> WHAT IS BEING ASKED:
Which lines in the data below contain the word "bleu"? Pull each of them out.

━━━ RECORDS TO USE ━━━

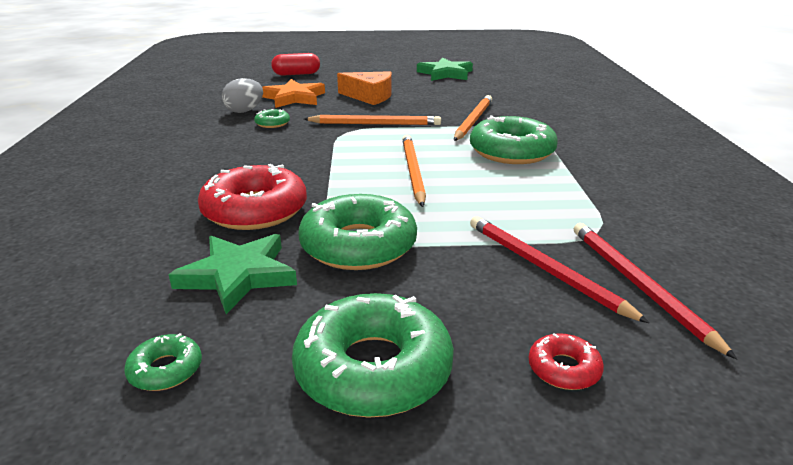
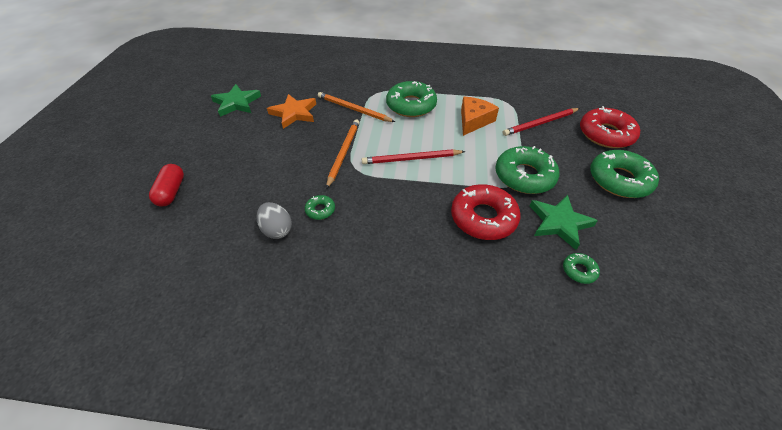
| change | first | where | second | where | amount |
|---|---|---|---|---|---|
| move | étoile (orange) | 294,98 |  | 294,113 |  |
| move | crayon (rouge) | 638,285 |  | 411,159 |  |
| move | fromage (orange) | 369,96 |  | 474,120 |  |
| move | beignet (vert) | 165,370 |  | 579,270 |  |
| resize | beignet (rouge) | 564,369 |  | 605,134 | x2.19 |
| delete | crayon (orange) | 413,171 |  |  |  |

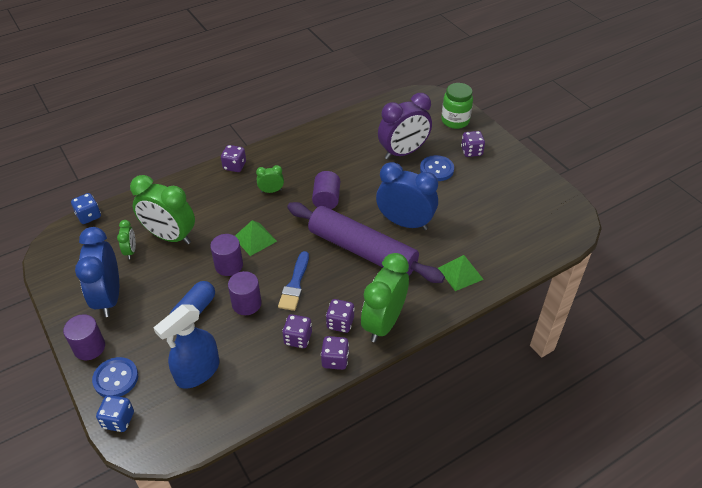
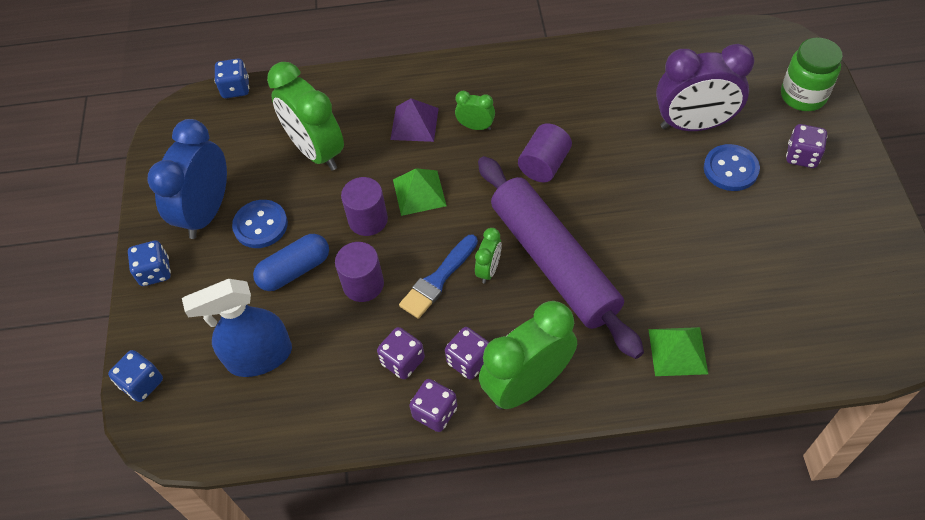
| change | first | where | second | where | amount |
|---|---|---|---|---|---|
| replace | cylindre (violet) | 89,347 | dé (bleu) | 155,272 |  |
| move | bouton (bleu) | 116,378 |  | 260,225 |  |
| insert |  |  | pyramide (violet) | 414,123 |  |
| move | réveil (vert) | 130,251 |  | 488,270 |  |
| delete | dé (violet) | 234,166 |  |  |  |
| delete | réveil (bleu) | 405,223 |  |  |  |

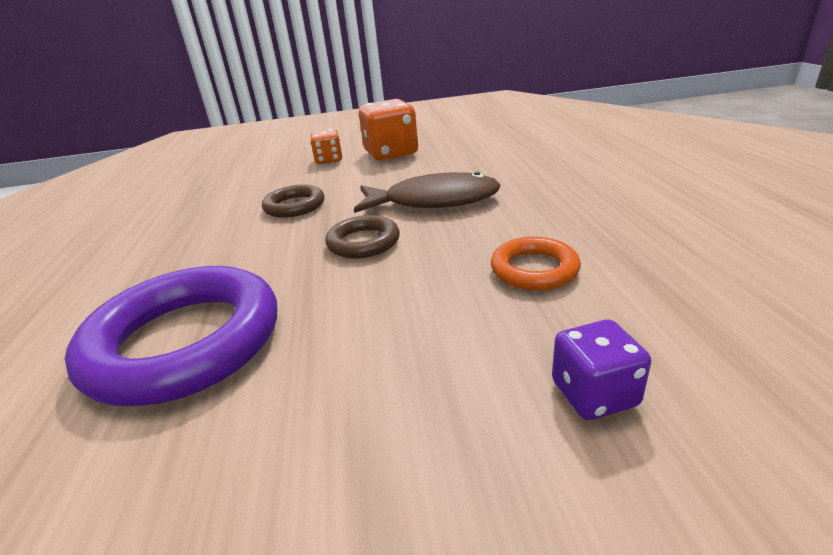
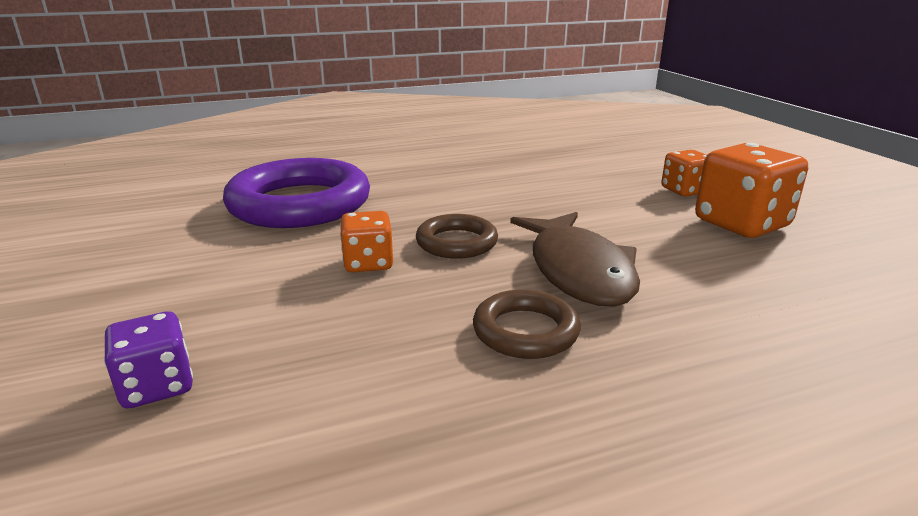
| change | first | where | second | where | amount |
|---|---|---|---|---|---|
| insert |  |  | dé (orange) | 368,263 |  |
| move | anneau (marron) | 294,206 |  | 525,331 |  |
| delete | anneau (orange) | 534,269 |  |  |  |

━━━

> OUTPUT FOR THIS EXERCISE:
| replace | cylindre (violet) | 89,347 | dé (bleu) | 155,272 |  |
| move | bouton (bleu) | 116,378 |  | 260,225 |  |
| delete | réveil (bleu) | 405,223 |  |  |  |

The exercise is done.